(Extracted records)
•••••

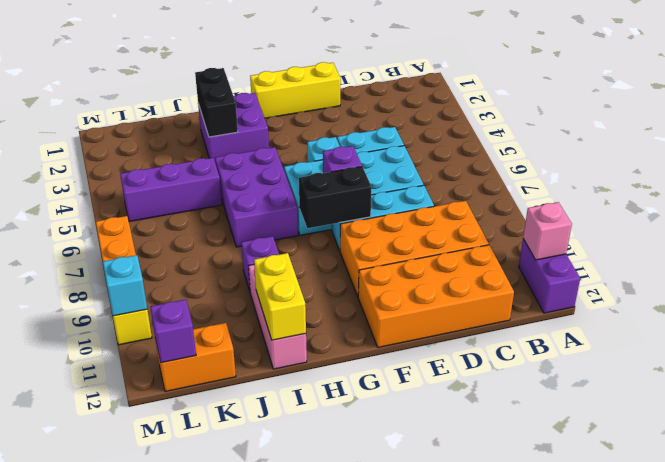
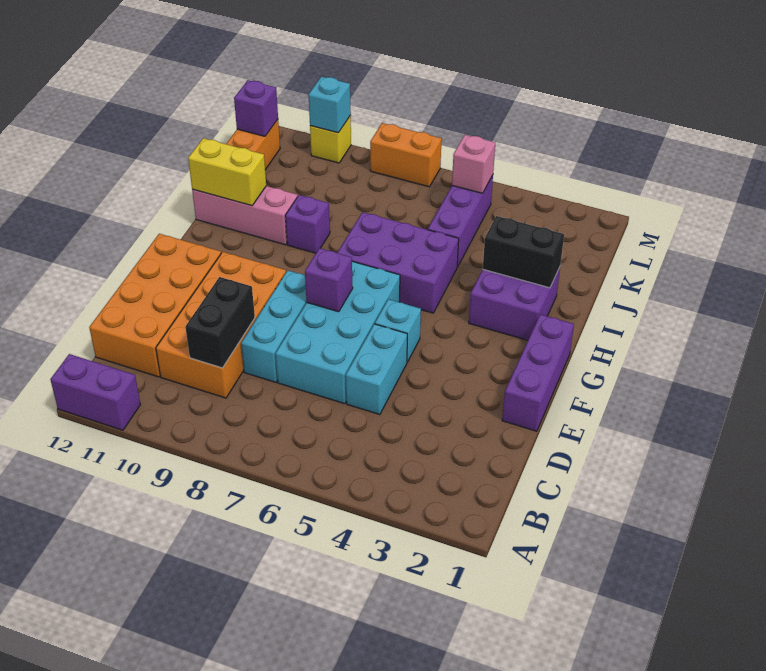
pink brick A11 level 2 -> pink brick L5 level 2
yellow brick E1:G1 level 1 -> purple brick E1:G1 level 1
black brick F8:G8 level 2 -> black brick C9:D9 level 2

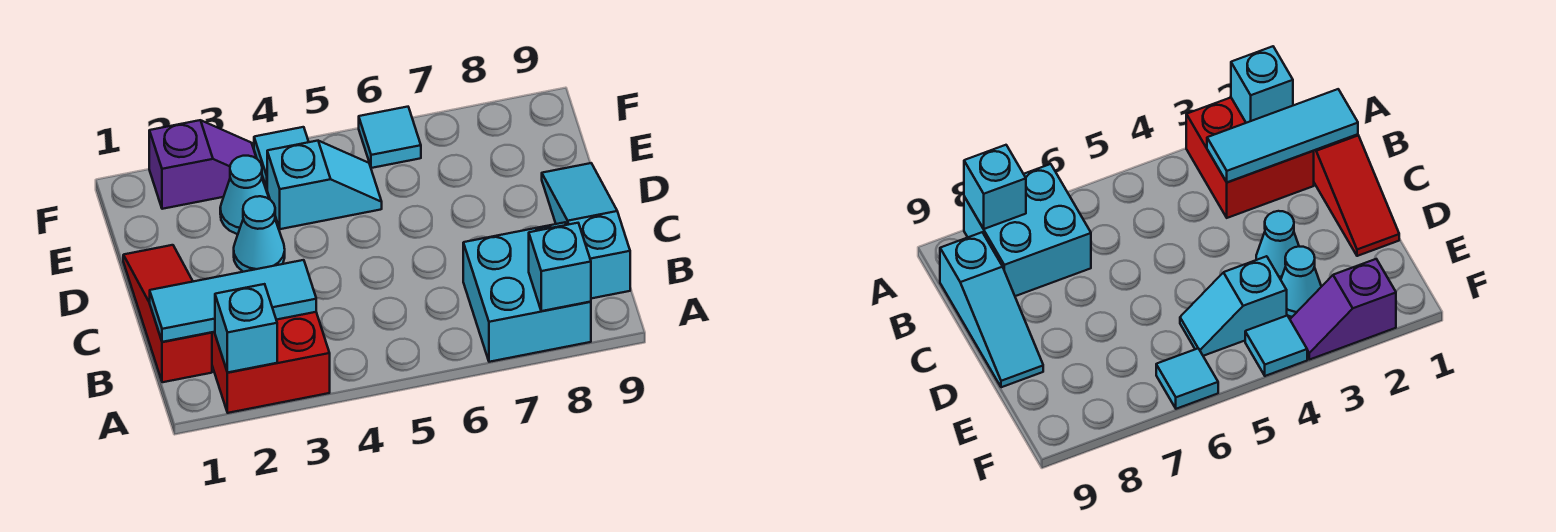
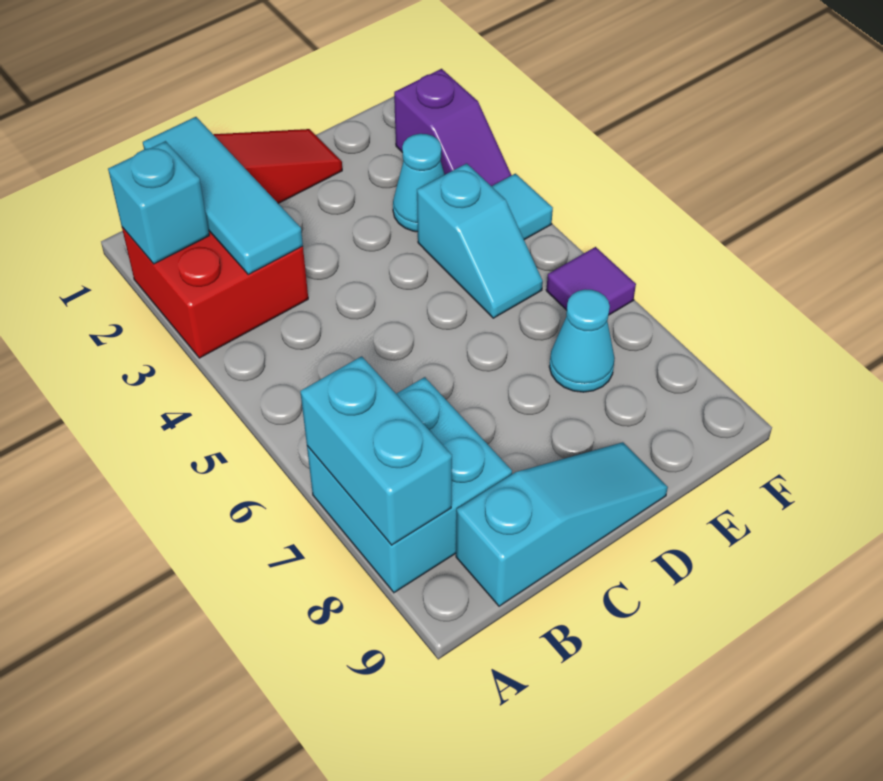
cyan brick A8 level 2 -> cyan brick A7:A8 level 2
cyan cone D3 level 1 -> cyan cone E7 level 1
cyan tile F6 level 1 -> purple tile F6 level 1

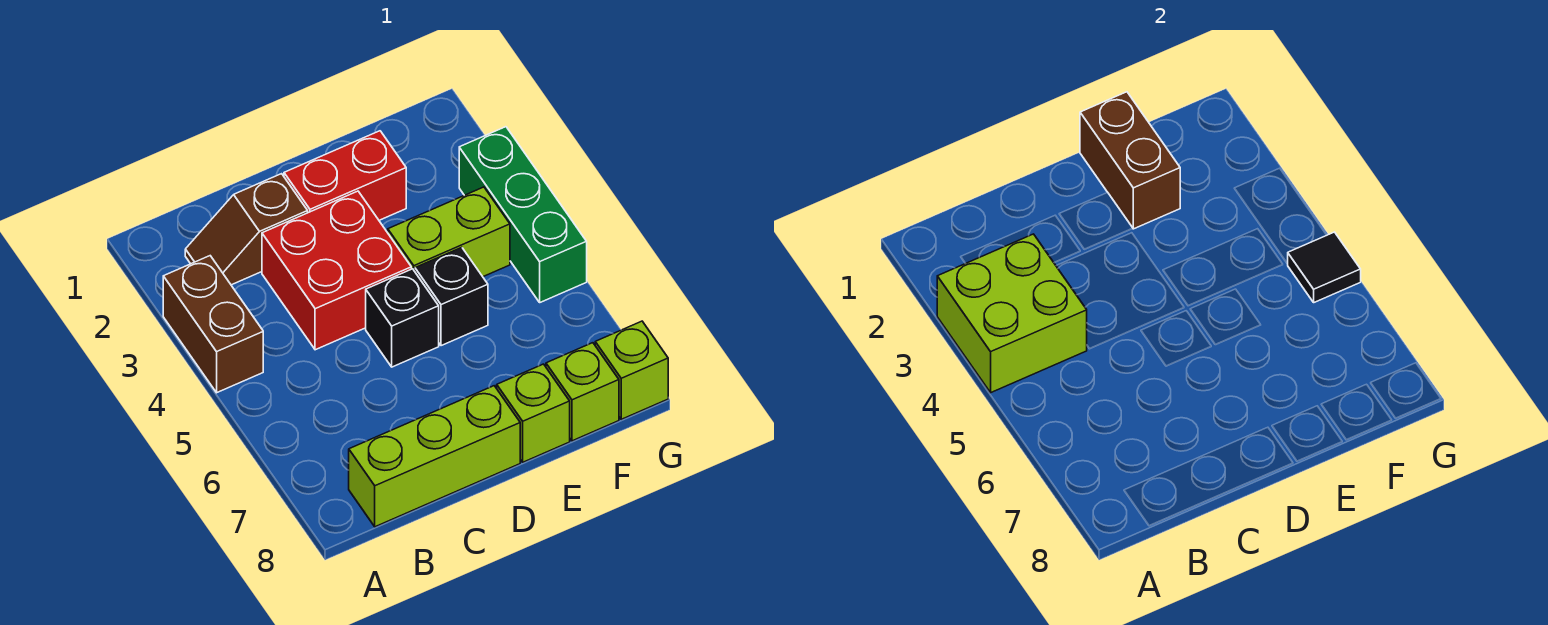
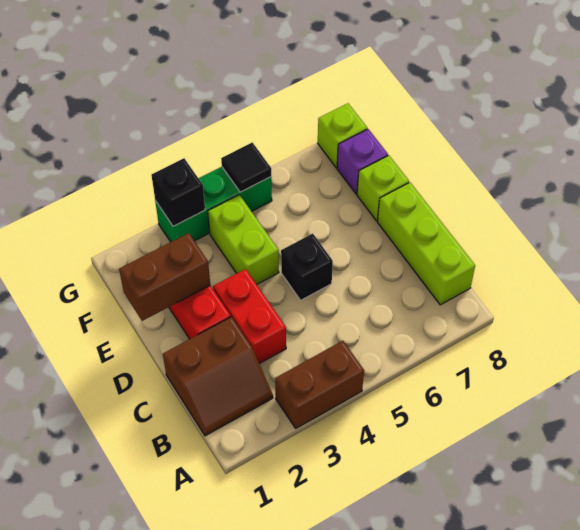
lime brick A3:B4 level 2 -> none
brown slope B2:C2 level 1 top C -> brown slope B1:C2 level 1 top C
red brick C3:D4 level 1 -> red brick C3:D3 level 1
black brick E5 level 1 -> black brick G3 level 2
lime brick F8 level 1 -> purple brick F8 level 1

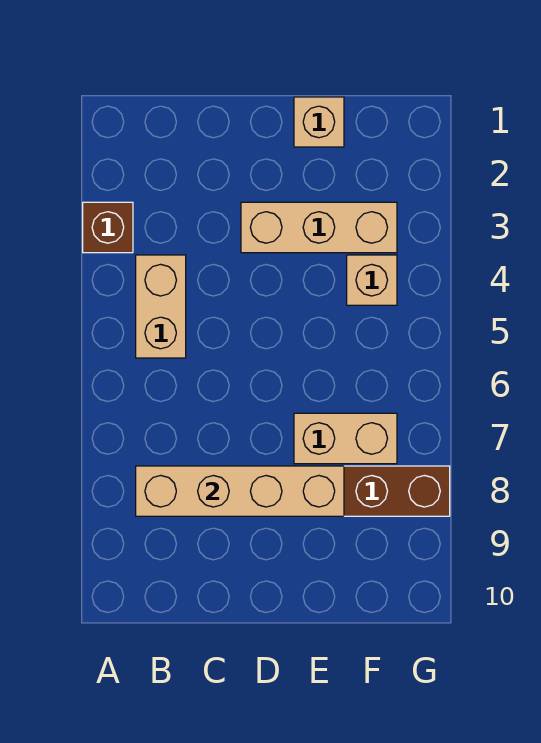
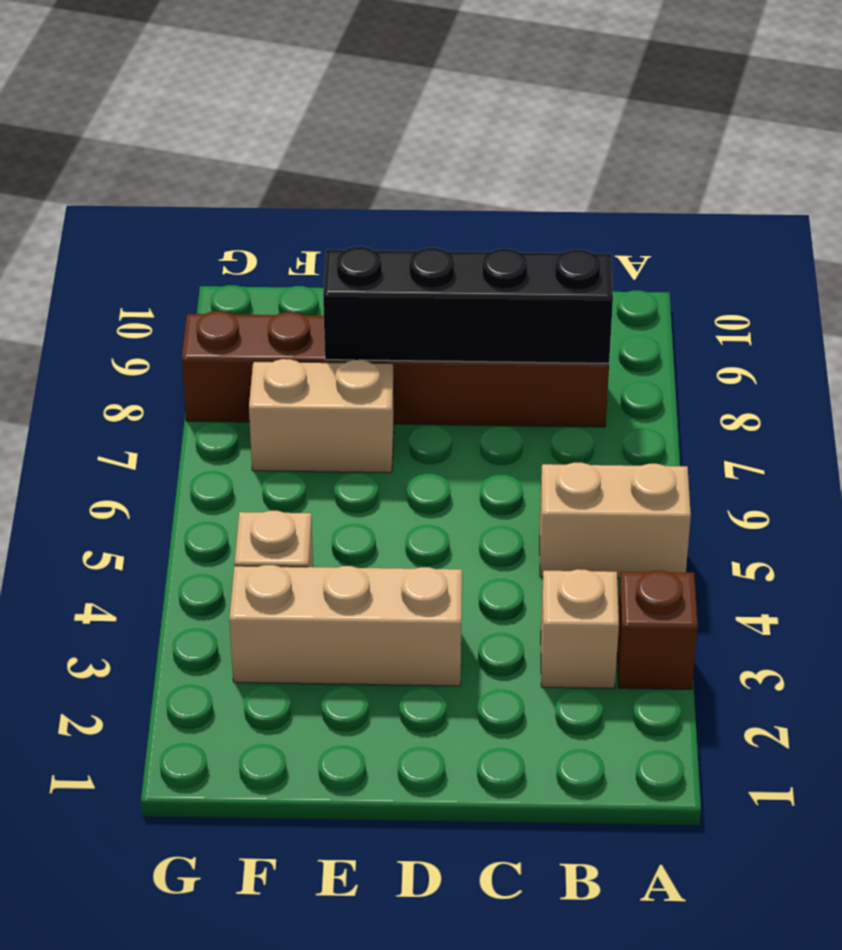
tan brick B4:B5 level 1 -> tan brick A5:B5 level 1
tan brick B8:E8 level 2 -> black brick B8:E8 level 2
tan brick E1 level 1 -> tan brick B3 level 1

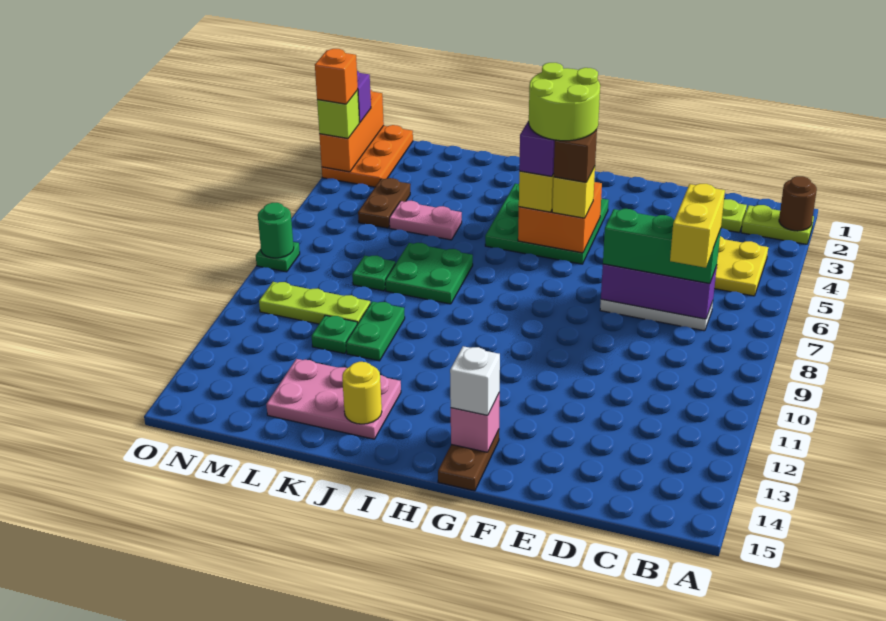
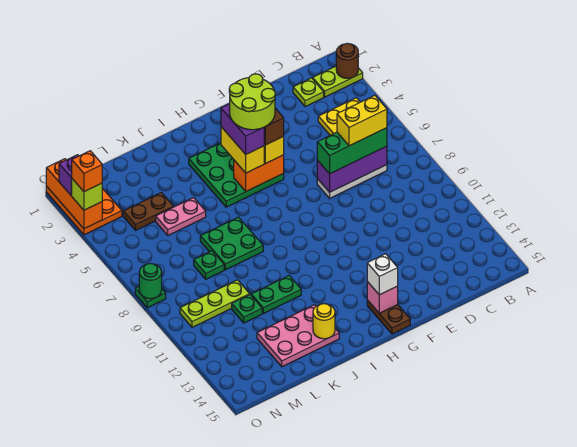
yellow brick C7:C8 level 4 -> yellow brick C7:D7 level 4
orange brick G4:H5 level 2 -> orange brick G5:H5 level 2
green plate K10:K11 level 1 -> green plate J11:K11 level 1
brown plate M4:M5 level 1 -> brown plate L4:M4 level 1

•••••

◆ **Work request**: Without any pictures, output the entries above exactly as they appear.

◆ **Task response**:
pink brick A11 level 2 -> pink brick L5 level 2
yellow brick E1:G1 level 1 -> purple brick E1:G1 level 1
black brick F8:G8 level 2 -> black brick C9:D9 level 2

cyan brick A8 level 2 -> cyan brick A7:A8 level 2
cyan cone D3 level 1 -> cyan cone E7 level 1
cyan tile F6 level 1 -> purple tile F6 level 1

lime brick A3:B4 level 2 -> none
brown slope B2:C2 level 1 top C -> brown slope B1:C2 level 1 top C
red brick C3:D4 level 1 -> red brick C3:D3 level 1
black brick E5 level 1 -> black brick G3 level 2
lime brick F8 level 1 -> purple brick F8 level 1

tan brick B4:B5 level 1 -> tan brick A5:B5 level 1
tan brick B8:E8 level 2 -> black brick B8:E8 level 2
tan brick E1 level 1 -> tan brick B3 level 1

yellow brick C7:C8 level 4 -> yellow brick C7:D7 level 4
orange brick G4:H5 level 2 -> orange brick G5:H5 level 2
green plate K10:K11 level 1 -> green plate J11:K11 level 1
brown plate M4:M5 level 1 -> brown plate L4:M4 level 1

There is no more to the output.